EXERCISE DATA →

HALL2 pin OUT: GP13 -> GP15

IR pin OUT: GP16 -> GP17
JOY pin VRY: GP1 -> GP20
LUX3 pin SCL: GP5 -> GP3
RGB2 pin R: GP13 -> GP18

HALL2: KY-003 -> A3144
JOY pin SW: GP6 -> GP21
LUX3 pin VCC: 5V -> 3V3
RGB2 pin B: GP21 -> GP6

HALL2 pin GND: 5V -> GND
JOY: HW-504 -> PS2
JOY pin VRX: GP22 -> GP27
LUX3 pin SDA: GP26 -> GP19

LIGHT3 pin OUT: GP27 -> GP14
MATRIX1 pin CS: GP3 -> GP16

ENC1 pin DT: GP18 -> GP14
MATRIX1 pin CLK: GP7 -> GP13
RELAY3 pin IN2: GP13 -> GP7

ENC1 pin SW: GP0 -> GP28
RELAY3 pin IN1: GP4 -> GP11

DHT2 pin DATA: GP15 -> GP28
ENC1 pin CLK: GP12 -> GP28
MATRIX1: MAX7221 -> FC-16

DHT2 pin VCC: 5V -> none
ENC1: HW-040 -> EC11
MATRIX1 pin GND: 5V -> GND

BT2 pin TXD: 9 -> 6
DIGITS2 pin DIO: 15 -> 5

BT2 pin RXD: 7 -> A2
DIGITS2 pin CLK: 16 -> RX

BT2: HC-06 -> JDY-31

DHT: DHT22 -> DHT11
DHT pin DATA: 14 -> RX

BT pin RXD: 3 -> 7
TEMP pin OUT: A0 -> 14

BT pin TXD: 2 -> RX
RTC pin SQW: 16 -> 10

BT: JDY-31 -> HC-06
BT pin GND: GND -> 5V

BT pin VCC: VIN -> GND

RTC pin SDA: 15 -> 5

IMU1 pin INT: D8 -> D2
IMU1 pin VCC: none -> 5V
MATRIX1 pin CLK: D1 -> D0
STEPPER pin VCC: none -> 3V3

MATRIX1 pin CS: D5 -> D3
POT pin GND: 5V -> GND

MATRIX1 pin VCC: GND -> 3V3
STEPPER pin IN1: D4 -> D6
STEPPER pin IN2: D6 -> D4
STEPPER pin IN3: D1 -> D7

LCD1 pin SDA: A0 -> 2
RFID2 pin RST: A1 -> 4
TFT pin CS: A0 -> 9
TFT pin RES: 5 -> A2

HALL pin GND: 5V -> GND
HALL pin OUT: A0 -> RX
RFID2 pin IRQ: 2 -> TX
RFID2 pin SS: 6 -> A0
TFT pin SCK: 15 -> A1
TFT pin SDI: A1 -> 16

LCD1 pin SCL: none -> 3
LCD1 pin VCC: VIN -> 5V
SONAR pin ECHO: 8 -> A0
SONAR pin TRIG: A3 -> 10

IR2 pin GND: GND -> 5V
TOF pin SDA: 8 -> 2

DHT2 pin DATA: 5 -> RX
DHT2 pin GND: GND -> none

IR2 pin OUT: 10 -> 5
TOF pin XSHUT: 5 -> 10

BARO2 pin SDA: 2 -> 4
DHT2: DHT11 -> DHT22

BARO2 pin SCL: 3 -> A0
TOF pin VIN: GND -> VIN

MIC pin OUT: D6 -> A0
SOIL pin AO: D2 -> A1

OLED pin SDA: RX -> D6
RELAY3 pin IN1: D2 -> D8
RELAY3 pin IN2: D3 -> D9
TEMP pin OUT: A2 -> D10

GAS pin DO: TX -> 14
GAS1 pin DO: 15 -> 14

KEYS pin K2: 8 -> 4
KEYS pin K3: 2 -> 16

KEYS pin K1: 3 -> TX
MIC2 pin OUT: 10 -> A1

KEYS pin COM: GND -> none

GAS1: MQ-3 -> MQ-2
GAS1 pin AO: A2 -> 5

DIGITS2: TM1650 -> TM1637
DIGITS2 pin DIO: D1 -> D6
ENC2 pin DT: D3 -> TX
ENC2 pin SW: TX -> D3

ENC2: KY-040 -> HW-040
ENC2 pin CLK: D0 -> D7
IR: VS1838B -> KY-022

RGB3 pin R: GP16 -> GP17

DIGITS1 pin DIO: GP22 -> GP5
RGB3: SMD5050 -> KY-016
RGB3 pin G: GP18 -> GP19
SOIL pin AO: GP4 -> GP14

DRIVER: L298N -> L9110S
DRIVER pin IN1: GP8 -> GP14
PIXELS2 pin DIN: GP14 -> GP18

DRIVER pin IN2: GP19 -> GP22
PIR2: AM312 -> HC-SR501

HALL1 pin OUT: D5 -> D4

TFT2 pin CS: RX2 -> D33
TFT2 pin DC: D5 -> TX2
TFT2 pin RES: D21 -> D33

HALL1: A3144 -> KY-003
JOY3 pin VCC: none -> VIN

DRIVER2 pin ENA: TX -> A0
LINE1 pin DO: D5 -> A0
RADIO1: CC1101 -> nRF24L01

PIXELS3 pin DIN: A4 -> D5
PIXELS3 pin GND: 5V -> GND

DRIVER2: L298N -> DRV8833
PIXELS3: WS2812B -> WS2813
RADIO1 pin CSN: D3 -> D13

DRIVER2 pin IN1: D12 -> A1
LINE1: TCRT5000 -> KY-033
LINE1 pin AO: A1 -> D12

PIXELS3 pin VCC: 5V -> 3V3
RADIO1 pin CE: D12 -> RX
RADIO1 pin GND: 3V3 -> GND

EXERCISE →
Everything from the first line of the data through the line containing "TEMP pin OUT: A0 -> 14" should be echoed exactly. Add nothing.

OUTPUT OF THE EXERCISE →
HALL2 pin OUT: GP13 -> GP15

IR pin OUT: GP16 -> GP17
JOY pin VRY: GP1 -> GP20
LUX3 pin SCL: GP5 -> GP3
RGB2 pin R: GP13 -> GP18

HALL2: KY-003 -> A3144
JOY pin SW: GP6 -> GP21
LUX3 pin VCC: 5V -> 3V3
RGB2 pin B: GP21 -> GP6

HALL2 pin GND: 5V -> GND
JOY: HW-504 -> PS2
JOY pin VRX: GP22 -> GP27
LUX3 pin SDA: GP26 -> GP19

LIGHT3 pin OUT: GP27 -> GP14
MATRIX1 pin CS: GP3 -> GP16

ENC1 pin DT: GP18 -> GP14
MATRIX1 pin CLK: GP7 -> GP13
RELAY3 pin IN2: GP13 -> GP7

ENC1 pin SW: GP0 -> GP28
RELAY3 pin IN1: GP4 -> GP11

DHT2 pin DATA: GP15 -> GP28
ENC1 pin CLK: GP12 -> GP28
MATRIX1: MAX7221 -> FC-16

DHT2 pin VCC: 5V -> none
ENC1: HW-040 -> EC11
MATRIX1 pin GND: 5V -> GND

BT2 pin TXD: 9 -> 6
DIGITS2 pin DIO: 15 -> 5

BT2 pin RXD: 7 -> A2
DIGITS2 pin CLK: 16 -> RX

BT2: HC-06 -> JDY-31

DHT: DHT22 -> DHT11
DHT pin DATA: 14 -> RX

BT pin RXD: 3 -> 7
TEMP pin OUT: A0 -> 14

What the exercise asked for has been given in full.